TASK DETAILS: Return the data below exactly as given, except for the images.

(Change detection outputs)
§

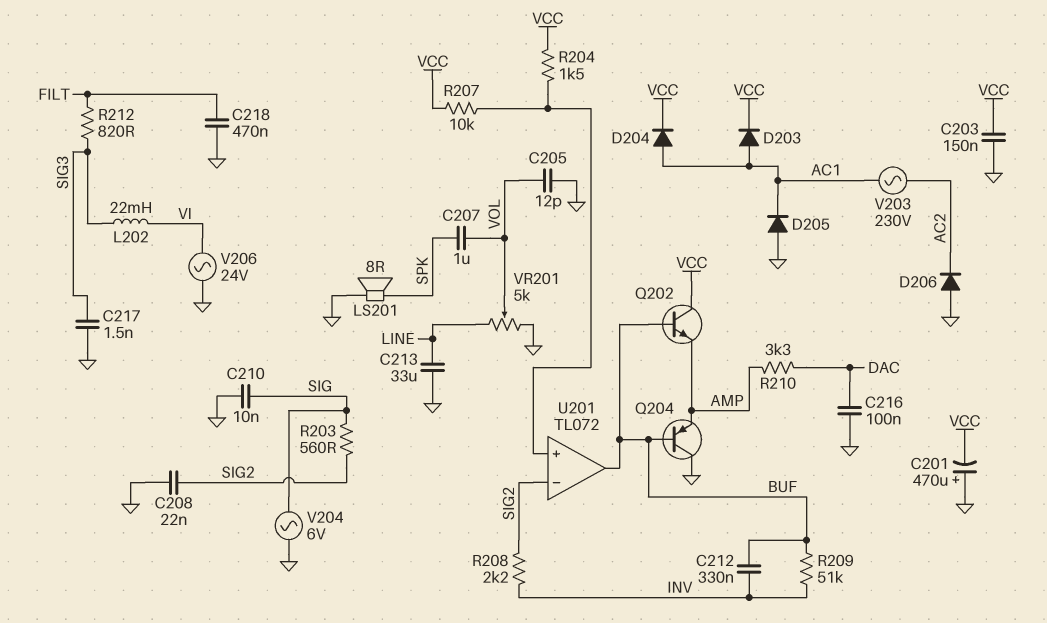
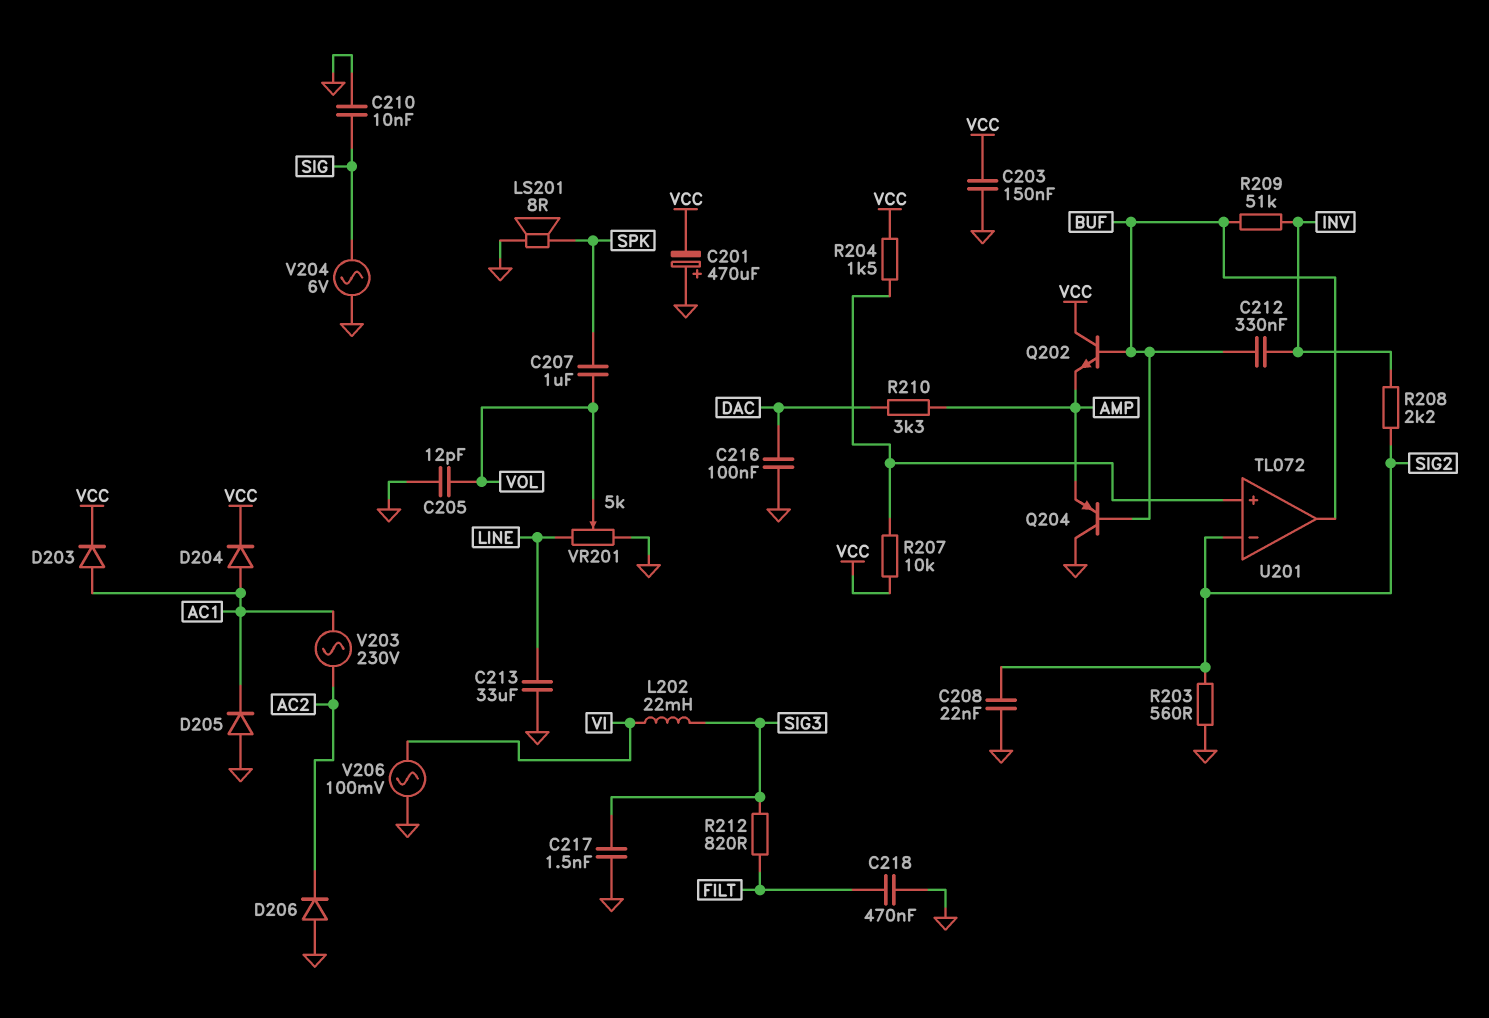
R203: 560 (SIG, SIG2) -> 560 (GND, SIG2)
V206: AC 24V (GND, VI) -> AC 100mV (GND, VI)

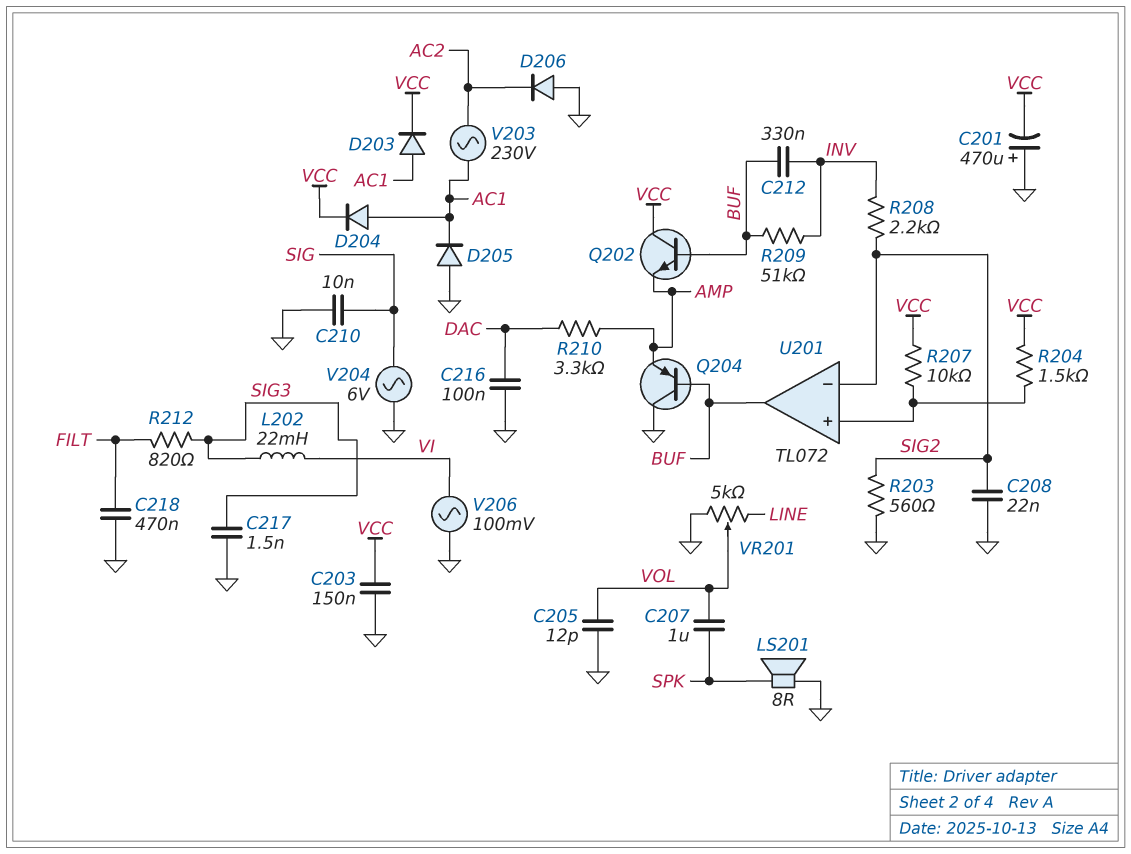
C213: 33uF (GND, LINE) -> none

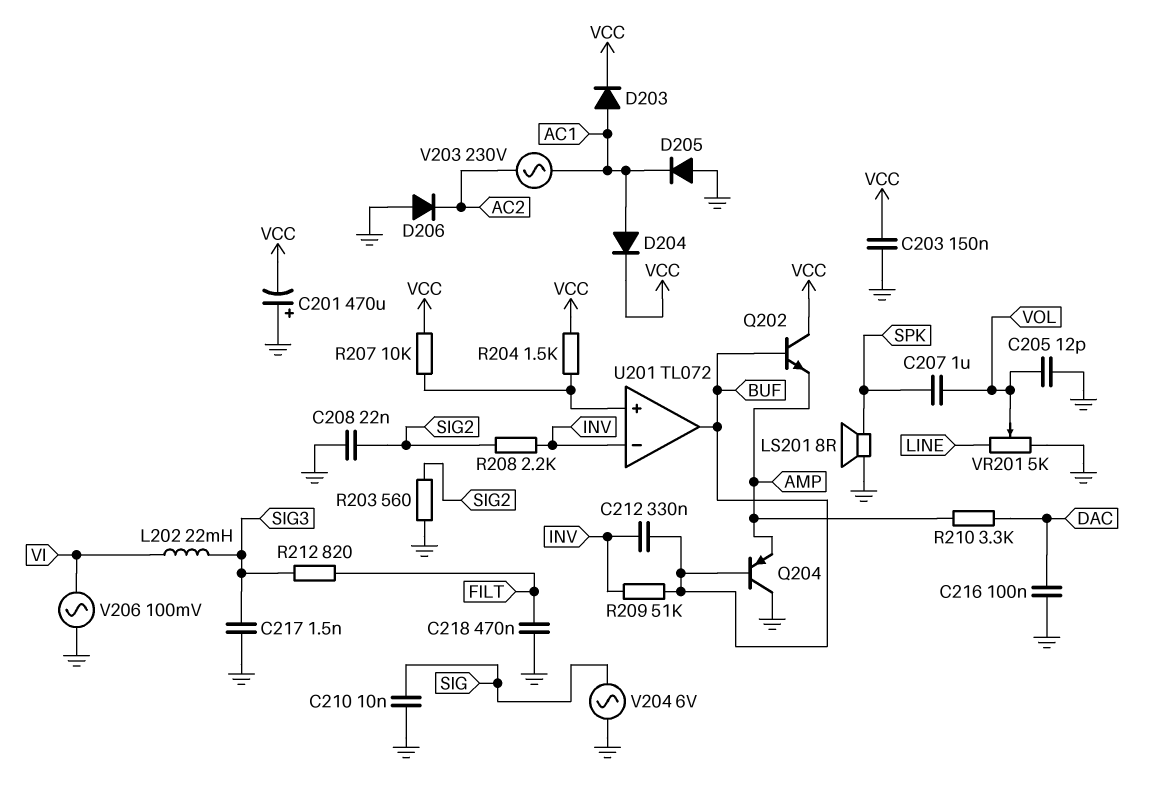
U201 pin in-: SIG2 -> INV

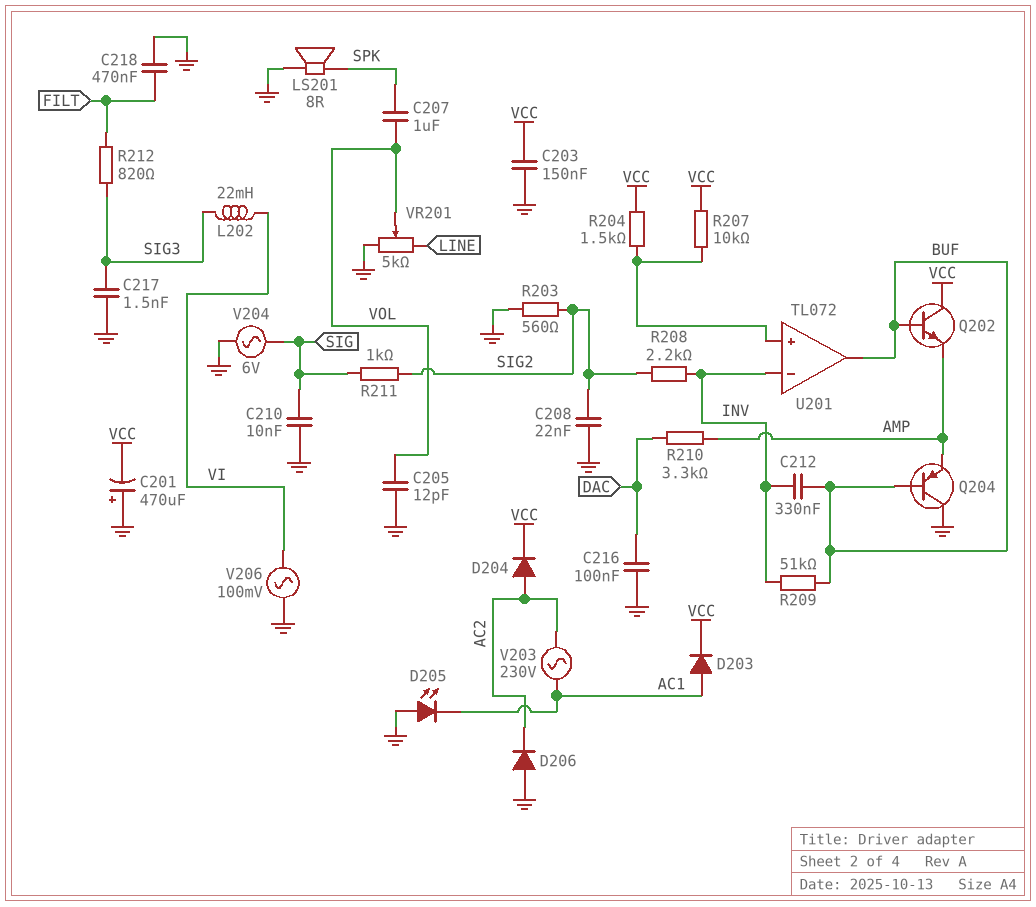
D204: diode (A AC1, K VCC) -> diode (A AC2, K VCC)
D205: diode (A GND, K AC1) -> LED (A GND, K AC1)
R211: none -> 1k (SIG, SIG2)

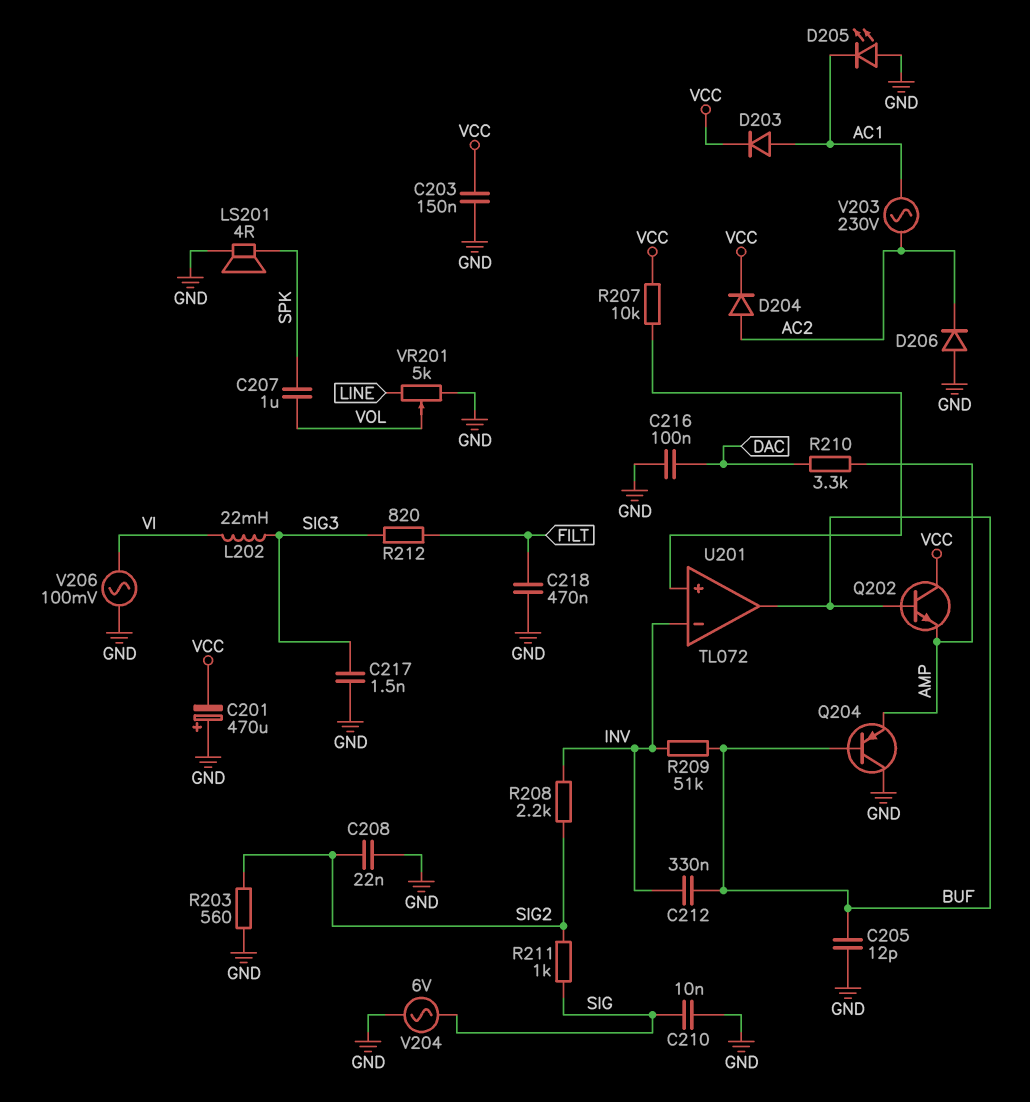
C205: 12pF (GND, VOL) -> 12pF (BUF, GND)
LS201: speaker 8R (GND, SPK) -> speaker 4R (GND, SPK)
R204: 1.5k (U201/in+, VCC) -> none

§

PROBLEM SOLUTION:
R203: 560 (SIG, SIG2) -> 560 (GND, SIG2)
V206: AC 24V (GND, VI) -> AC 100mV (GND, VI)

C213: 33uF (GND, LINE) -> none

U201 pin in-: SIG2 -> INV

D204: diode (A AC1, K VCC) -> diode (A AC2, K VCC)
D205: diode (A GND, K AC1) -> LED (A GND, K AC1)
R211: none -> 1k (SIG, SIG2)

C205: 12pF (GND, VOL) -> 12pF (BUF, GND)
LS201: speaker 8R (GND, SPK) -> speaker 4R (GND, SPK)
R204: 1.5k (U201/in+, VCC) -> none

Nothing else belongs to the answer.